━━━━━ Input material ━━━━━

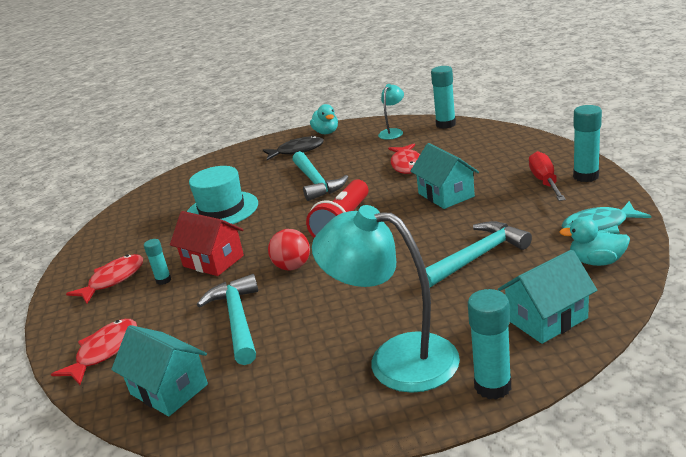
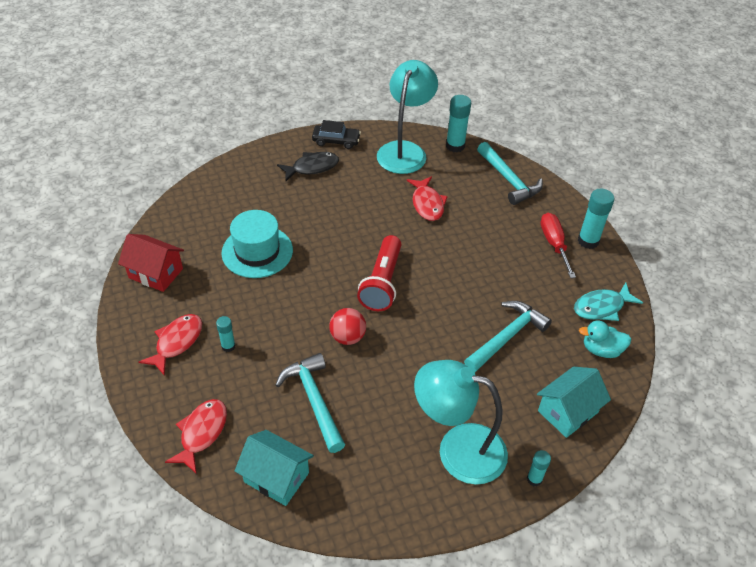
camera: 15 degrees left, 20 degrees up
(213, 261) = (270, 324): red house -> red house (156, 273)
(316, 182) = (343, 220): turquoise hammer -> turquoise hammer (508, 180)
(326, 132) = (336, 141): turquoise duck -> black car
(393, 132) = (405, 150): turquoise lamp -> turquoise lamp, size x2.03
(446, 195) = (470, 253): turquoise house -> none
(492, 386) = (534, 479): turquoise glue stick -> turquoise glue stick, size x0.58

━━━━━

Every line that holds the string "size" must be copied from the records above.

(393, 132) = (405, 150): turquoise lamp -> turquoise lamp, size x2.03
(492, 386) = (534, 479): turquoise glue stick -> turquoise glue stick, size x0.58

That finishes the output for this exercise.